Job:
Scan the data below for the string "brown". Show every line where it turns up.

Dataset records:
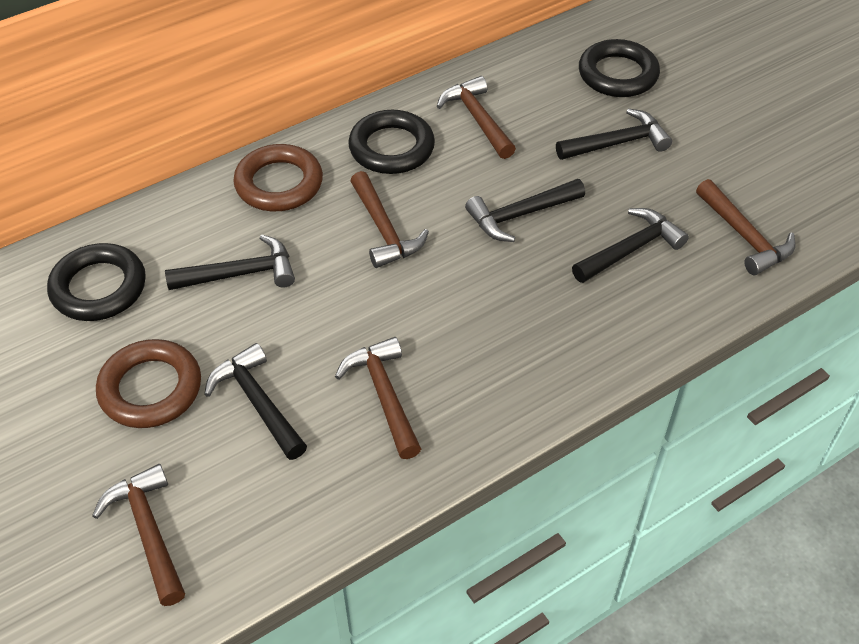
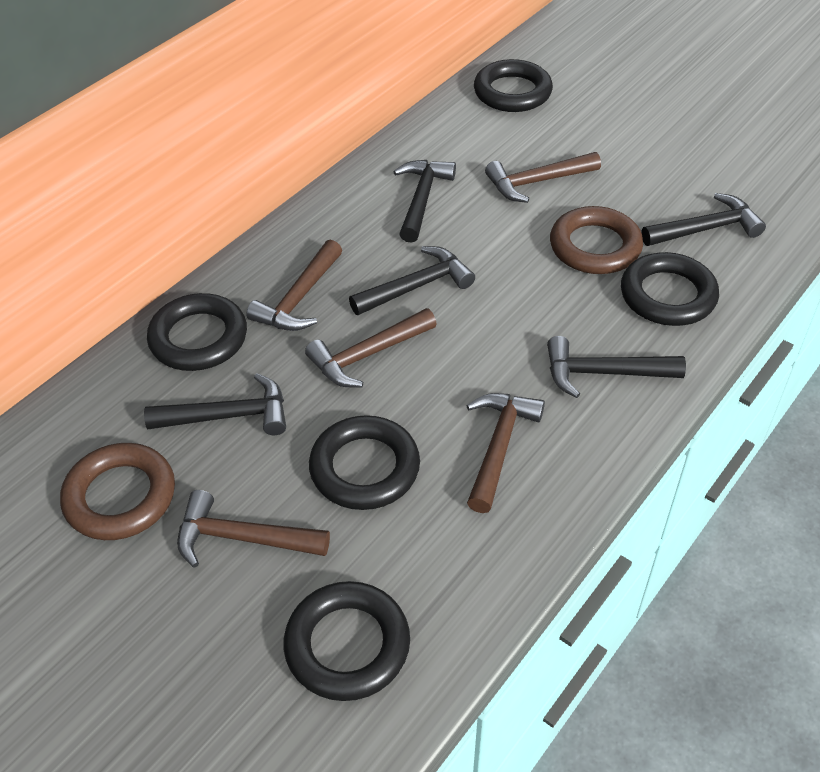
black ring: 3 -> 5

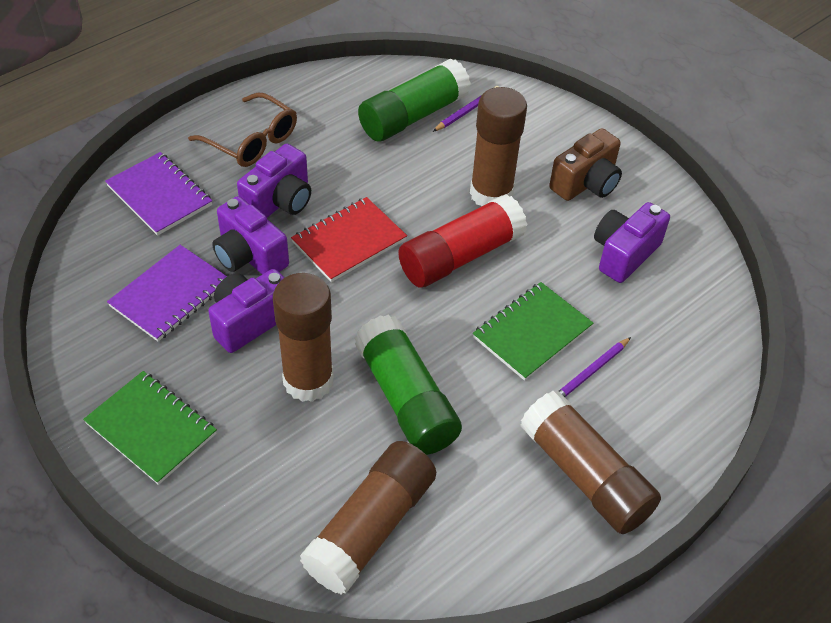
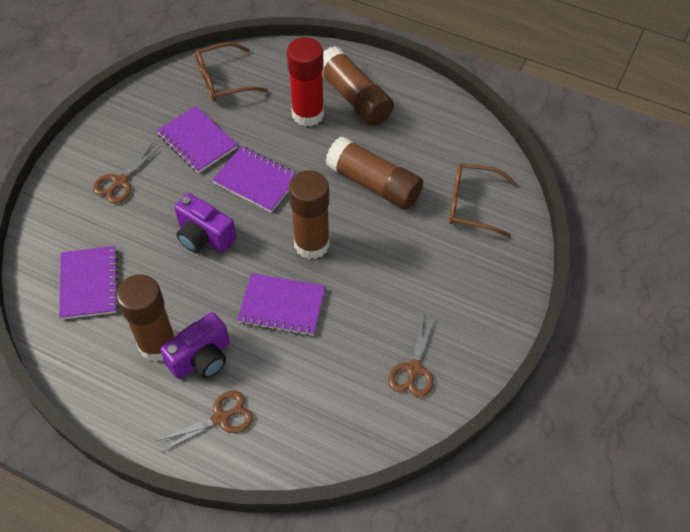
brown camera: 1 -> 0
brown glasses: 1 -> 2
brown scissors: 0 -> 3
green glue stick: 2 -> 0
green notebook: 2 -> 0
purple camera: 4 -> 2
purple notebook: 2 -> 4
purple pencil: 2 -> 0
red notebook: 1 -> 0

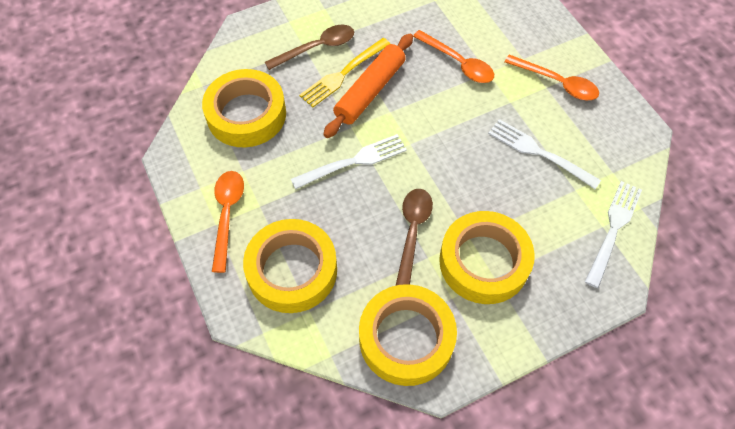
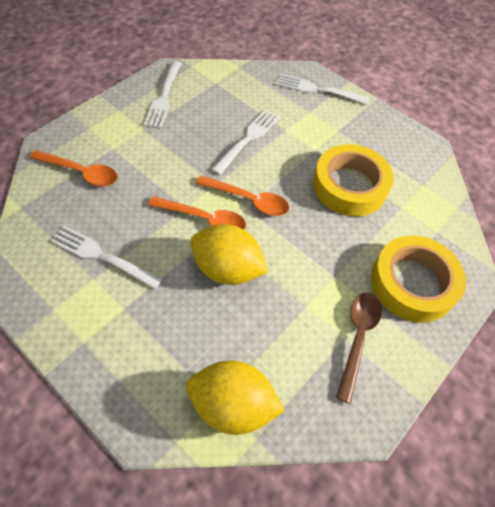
brown spoon: 2 -> 1
orange rolling pin: 1 -> 0
white fork: 3 -> 4
yellow fork: 1 -> 0
yellow lemon: 0 -> 2
yellow tape: 4 -> 2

Output for this task:
brown camera: 1 -> 0
brown glasses: 1 -> 2
brown scissors: 0 -> 3
brown spoon: 2 -> 1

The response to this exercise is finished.